--- THE DATA ---
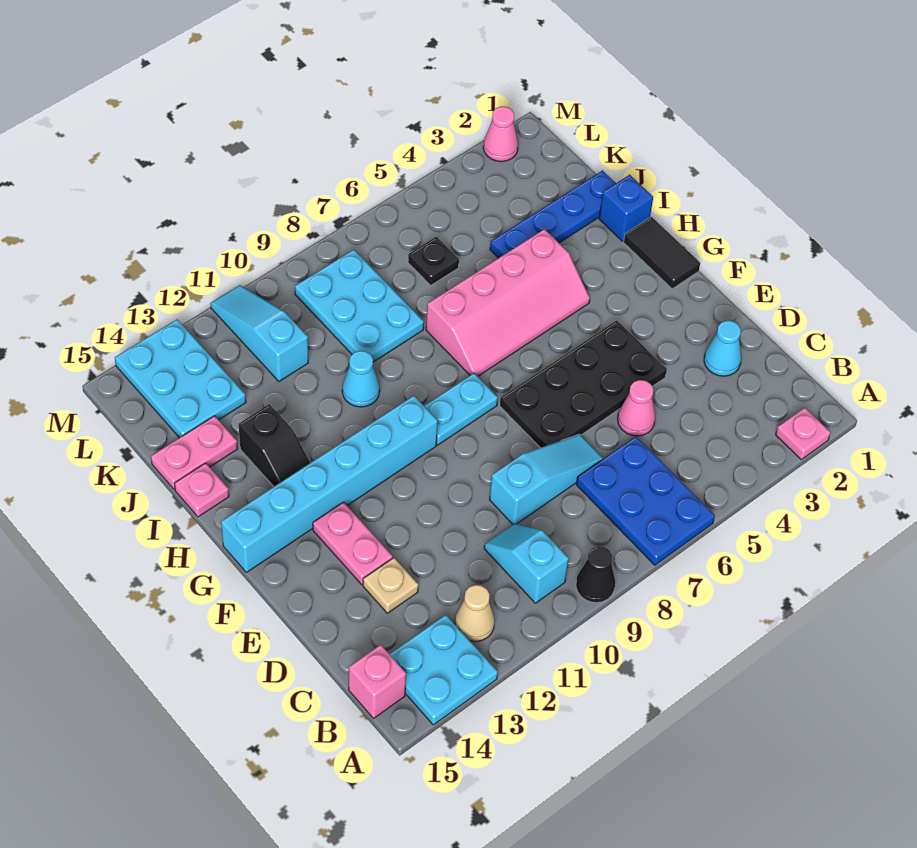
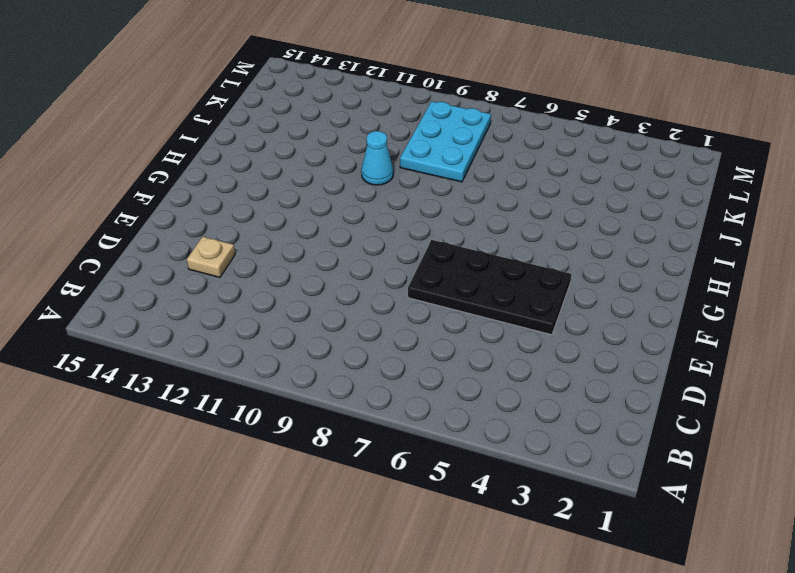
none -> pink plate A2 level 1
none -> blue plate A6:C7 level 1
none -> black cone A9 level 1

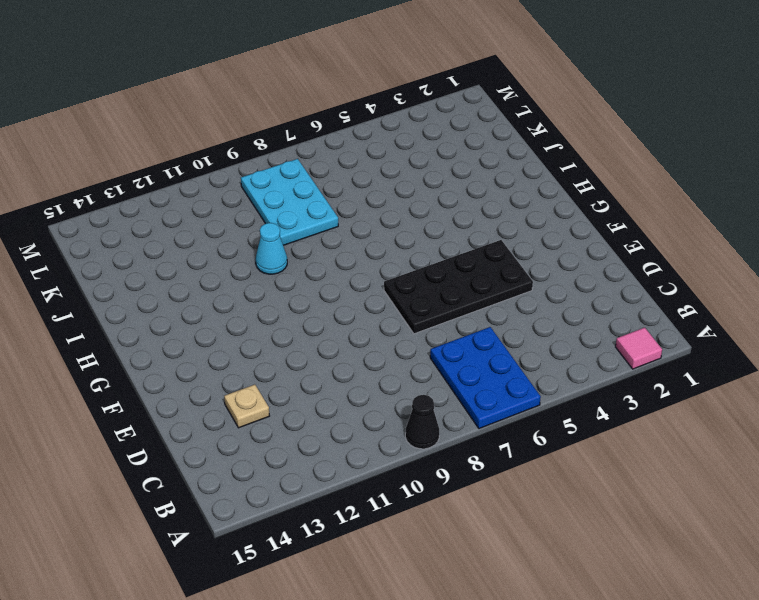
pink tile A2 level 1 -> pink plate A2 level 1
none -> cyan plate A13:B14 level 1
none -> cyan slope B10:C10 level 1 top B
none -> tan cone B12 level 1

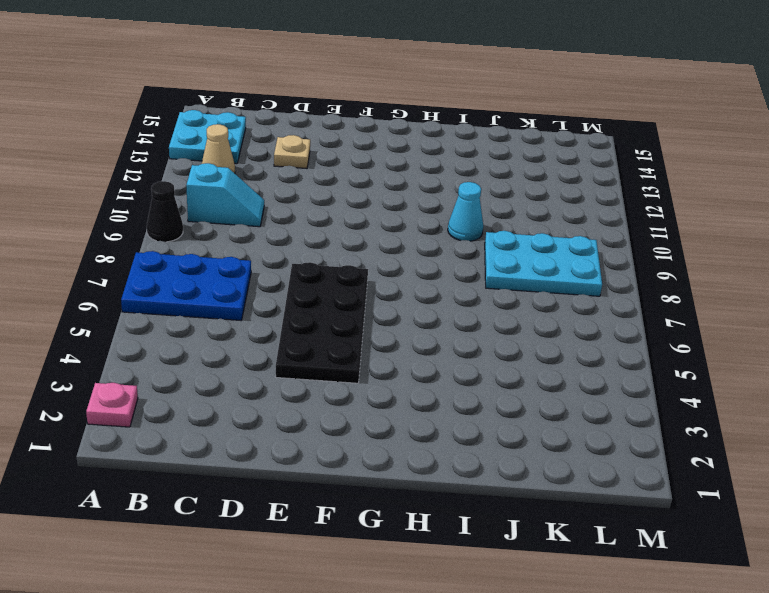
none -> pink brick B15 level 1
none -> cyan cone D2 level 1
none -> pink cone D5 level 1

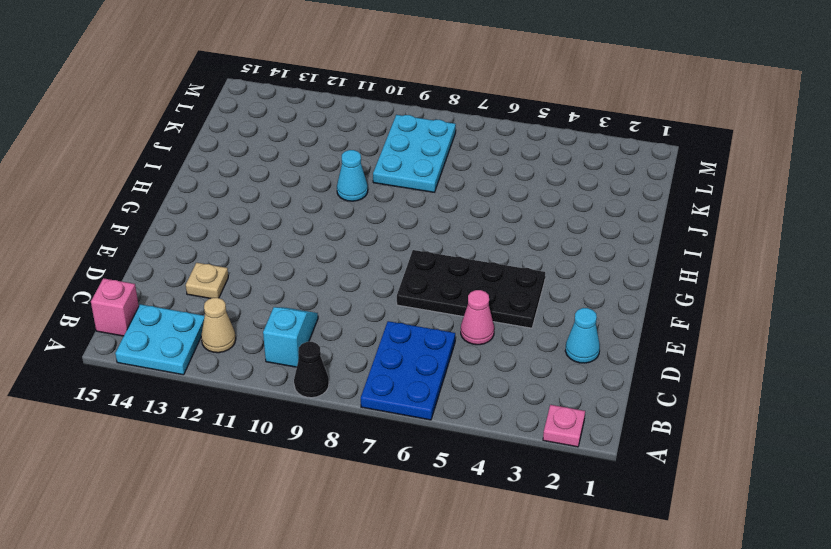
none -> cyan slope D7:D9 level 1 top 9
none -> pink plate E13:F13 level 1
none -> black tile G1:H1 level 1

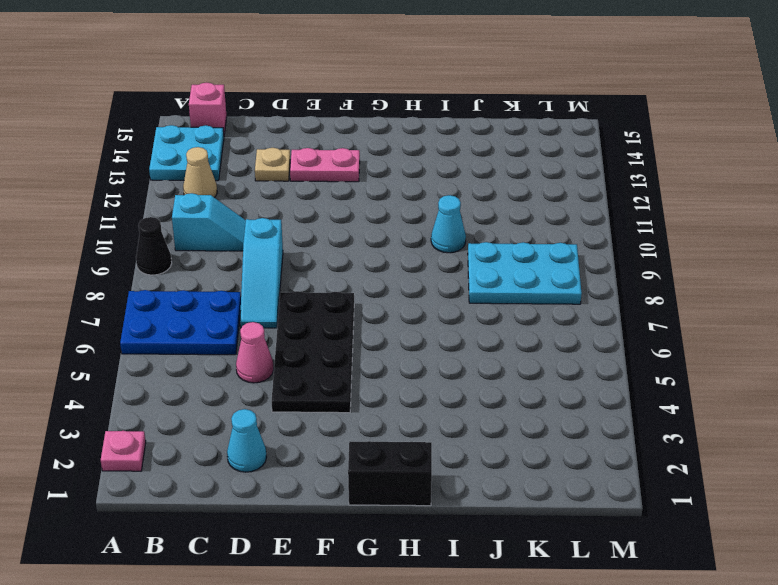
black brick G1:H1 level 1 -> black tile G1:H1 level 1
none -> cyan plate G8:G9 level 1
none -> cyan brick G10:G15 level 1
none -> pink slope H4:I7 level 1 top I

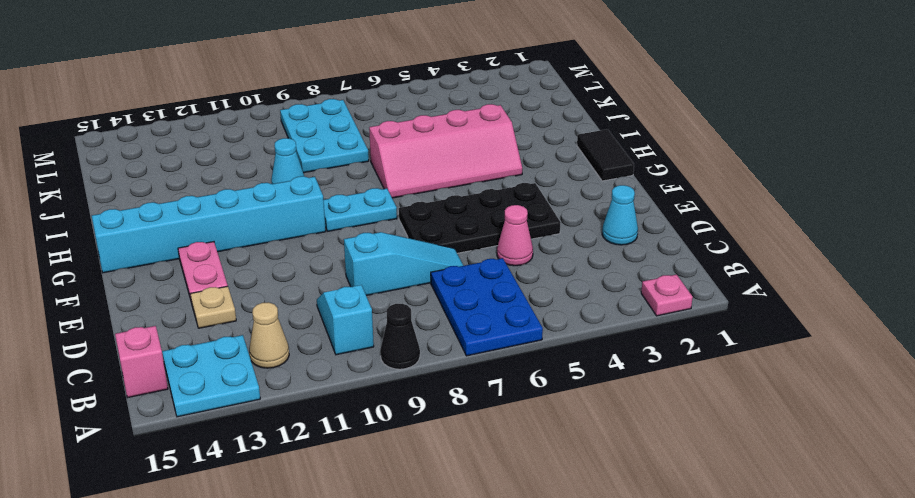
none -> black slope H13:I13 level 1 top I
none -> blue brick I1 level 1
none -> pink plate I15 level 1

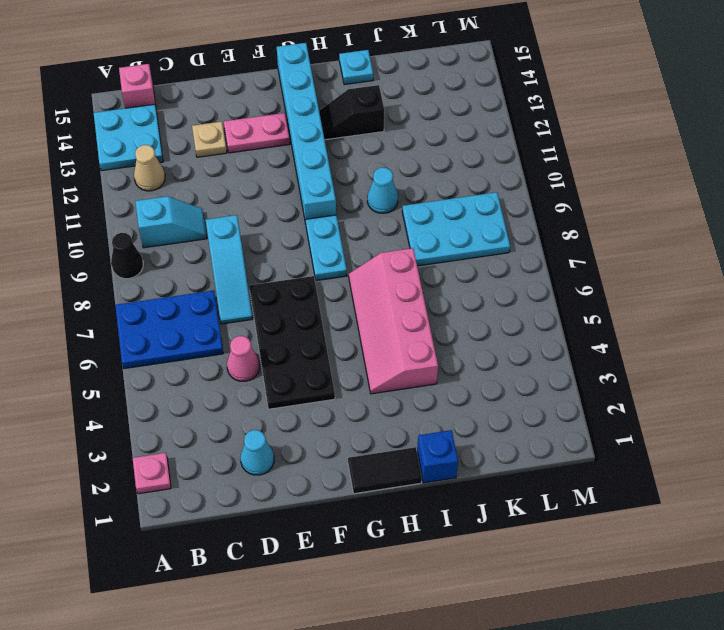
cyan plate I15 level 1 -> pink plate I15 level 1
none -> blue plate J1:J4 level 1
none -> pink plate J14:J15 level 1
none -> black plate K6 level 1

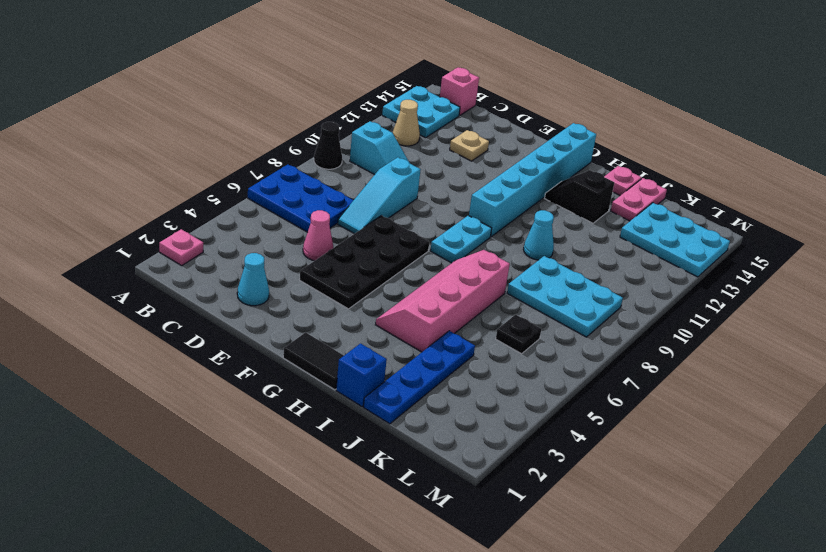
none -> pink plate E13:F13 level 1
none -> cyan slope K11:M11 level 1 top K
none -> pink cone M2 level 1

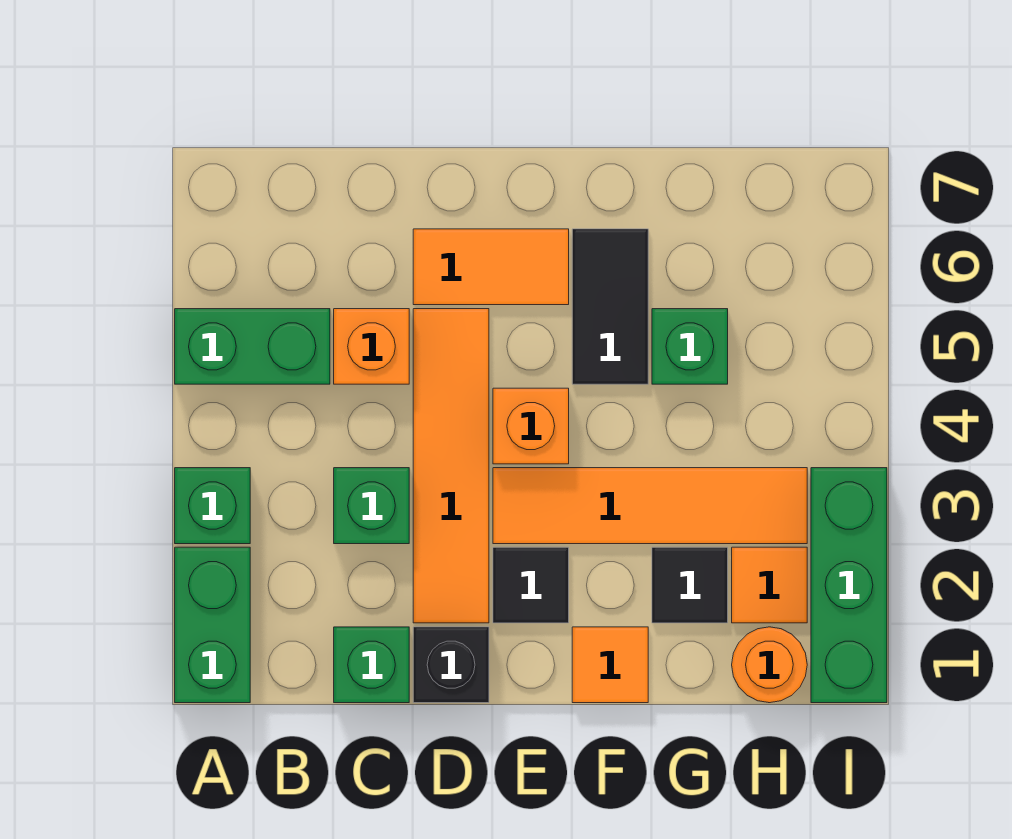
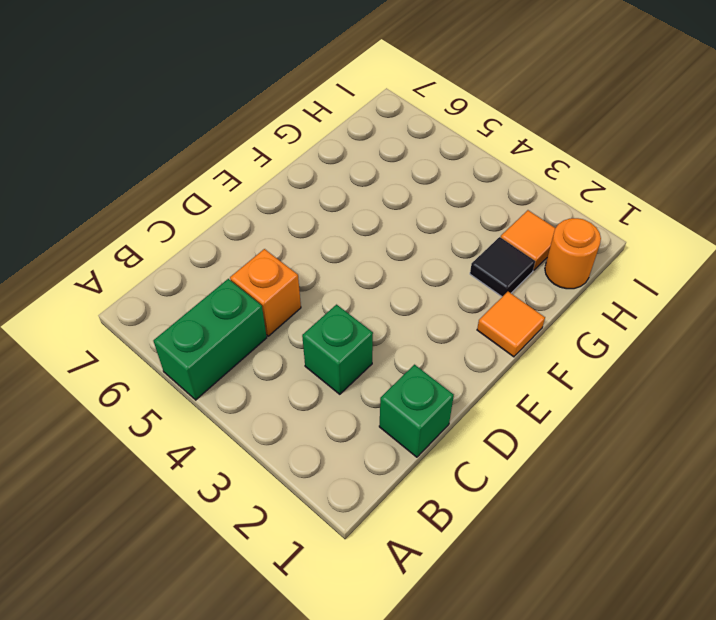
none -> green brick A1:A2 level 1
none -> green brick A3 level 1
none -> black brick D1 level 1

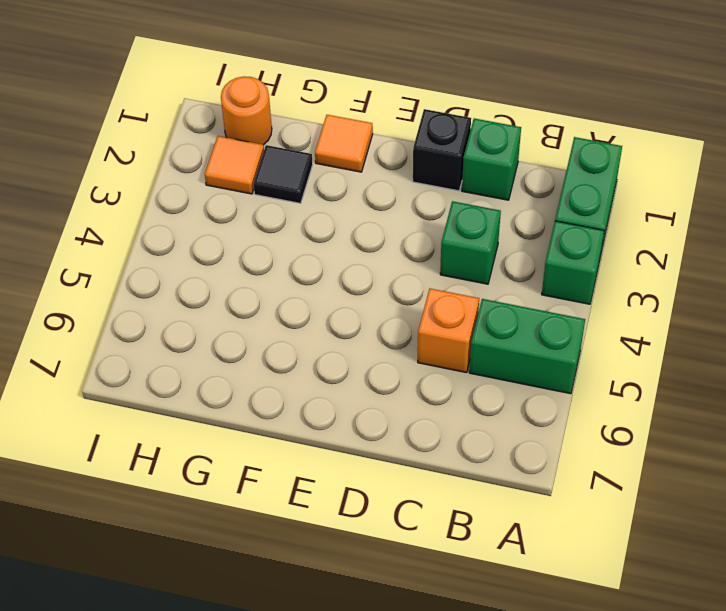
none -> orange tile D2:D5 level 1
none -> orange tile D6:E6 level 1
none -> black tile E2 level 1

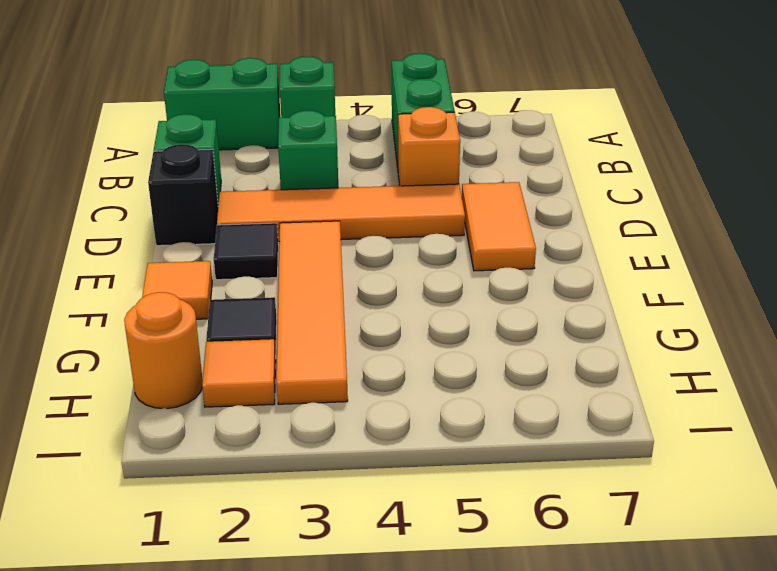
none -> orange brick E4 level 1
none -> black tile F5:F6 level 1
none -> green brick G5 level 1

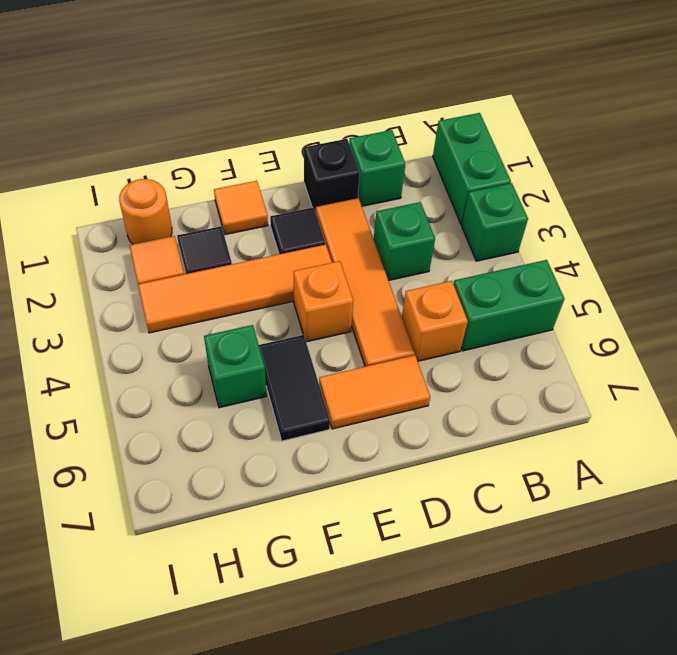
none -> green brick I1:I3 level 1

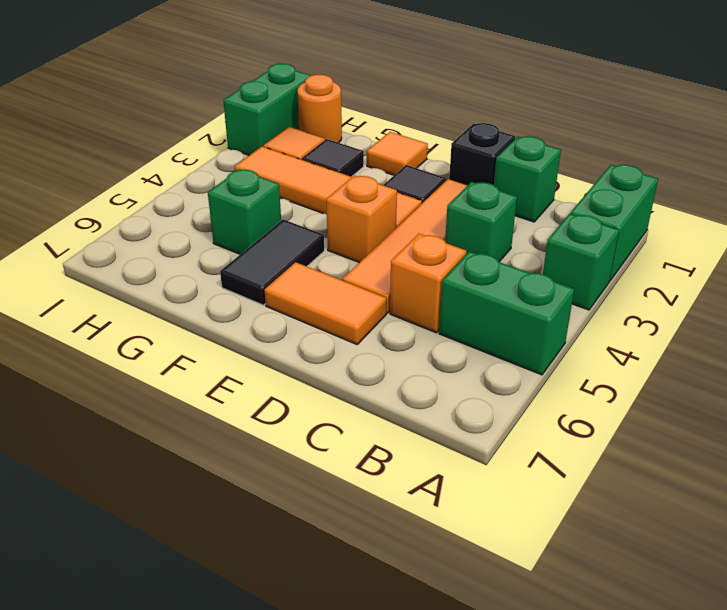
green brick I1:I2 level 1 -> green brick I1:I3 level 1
---
The expected output is the full data above, reproduced exactly with no images.

_RESULT BELOW_.
none -> pink plate A2 level 1
none -> blue plate A6:C7 level 1
none -> black cone A9 level 1

pink tile A2 level 1 -> pink plate A2 level 1
none -> cyan plate A13:B14 level 1
none -> cyan slope B10:C10 level 1 top B
none -> tan cone B12 level 1

none -> pink brick B15 level 1
none -> cyan cone D2 level 1
none -> pink cone D5 level 1

none -> cyan slope D7:D9 level 1 top 9
none -> pink plate E13:F13 level 1
none -> black tile G1:H1 level 1

black brick G1:H1 level 1 -> black tile G1:H1 level 1
none -> cyan plate G8:G9 level 1
none -> cyan brick G10:G15 level 1
none -> pink slope H4:I7 level 1 top I

none -> black slope H13:I13 level 1 top I
none -> blue brick I1 level 1
none -> pink plate I15 level 1

cyan plate I15 level 1 -> pink plate I15 level 1
none -> blue plate J1:J4 level 1
none -> pink plate J14:J15 level 1
none -> black plate K6 level 1

none -> pink plate E13:F13 level 1
none -> cyan slope K11:M11 level 1 top K
none -> pink cone M2 level 1

none -> green brick A1:A2 level 1
none -> green brick A3 level 1
none -> black brick D1 level 1

none -> orange tile D2:D5 level 1
none -> orange tile D6:E6 level 1
none -> black tile E2 level 1

none -> orange brick E4 level 1
none -> black tile F5:F6 level 1
none -> green brick G5 level 1

none -> green brick I1:I3 level 1

green brick I1:I2 level 1 -> green brick I1:I3 level 1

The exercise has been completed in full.